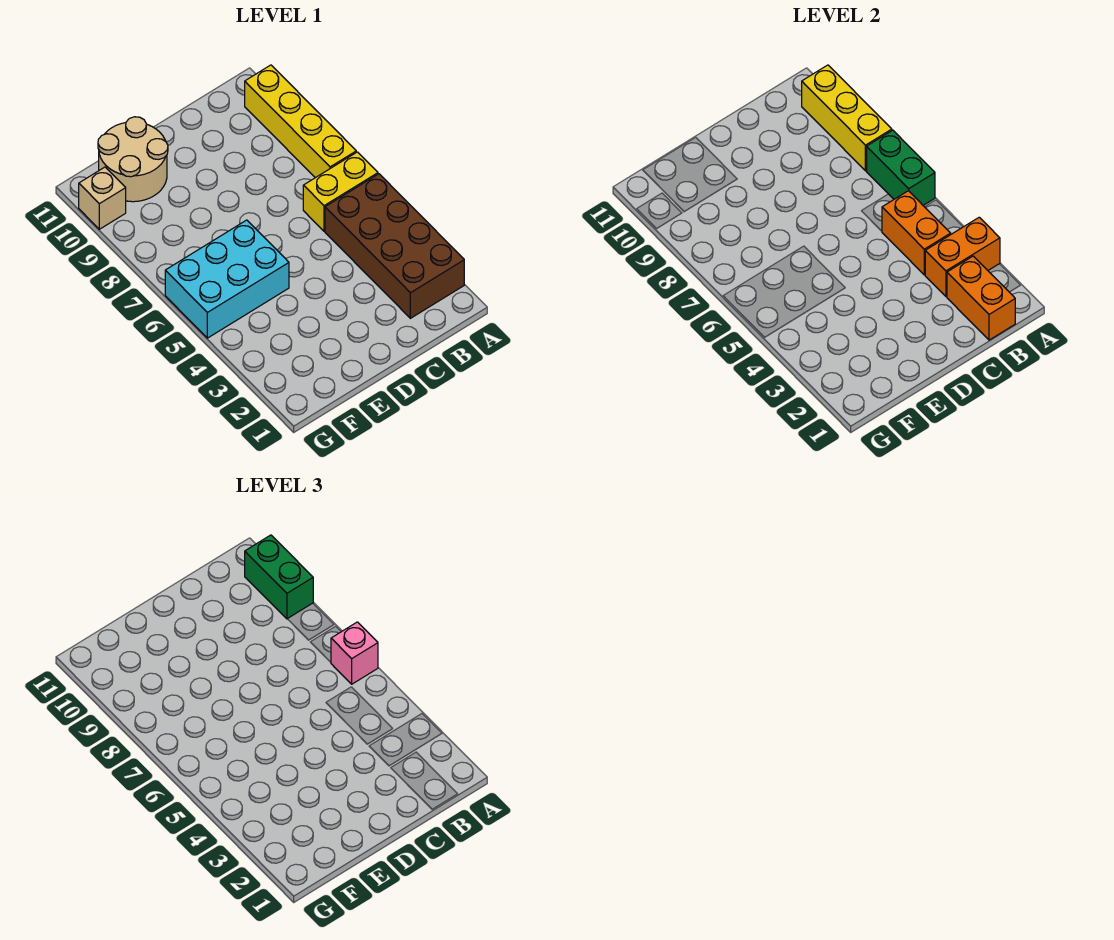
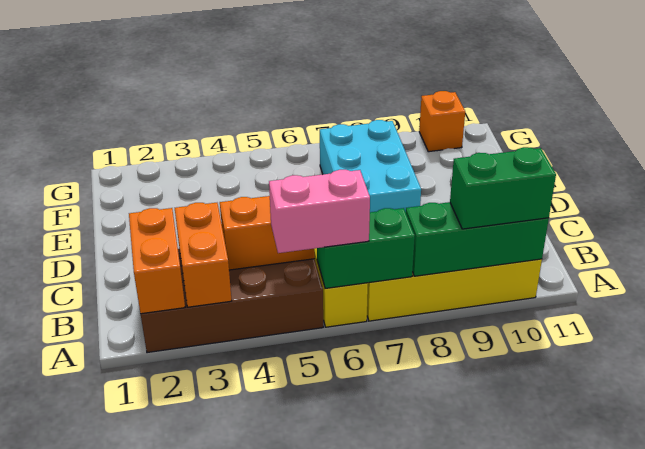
pink brick A6 level 3 -> pink brick A5:A6 level 3
yellow brick A8:A10 level 2 -> green brick A8:A10 level 2
orange brick B1:B2 level 2 -> orange brick A2:B2 level 2
cyan brick E5:G6 level 1 -> cyan brick D7:F8 level 1
tan round brick E10:F11 level 1 -> none
tan brick G10 level 1 -> orange brick G10 level 1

- PROBLEM TO SOLVE -
What is wanted is a word-for-word restatement of the entries, without their images.

- YOUR SOLUTION -
pink brick A6 level 3 -> pink brick A5:A6 level 3
yellow brick A8:A10 level 2 -> green brick A8:A10 level 2
orange brick B1:B2 level 2 -> orange brick A2:B2 level 2
cyan brick E5:G6 level 1 -> cyan brick D7:F8 level 1
tan round brick E10:F11 level 1 -> none
tan brick G10 level 1 -> orange brick G10 level 1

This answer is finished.